Assignment :: Each line in the listing below that holds "black" should be counted; reply with that number only.

Material provided ::
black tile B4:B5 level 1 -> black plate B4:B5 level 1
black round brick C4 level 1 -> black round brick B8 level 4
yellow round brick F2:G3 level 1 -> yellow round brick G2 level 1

Result for this task :: 2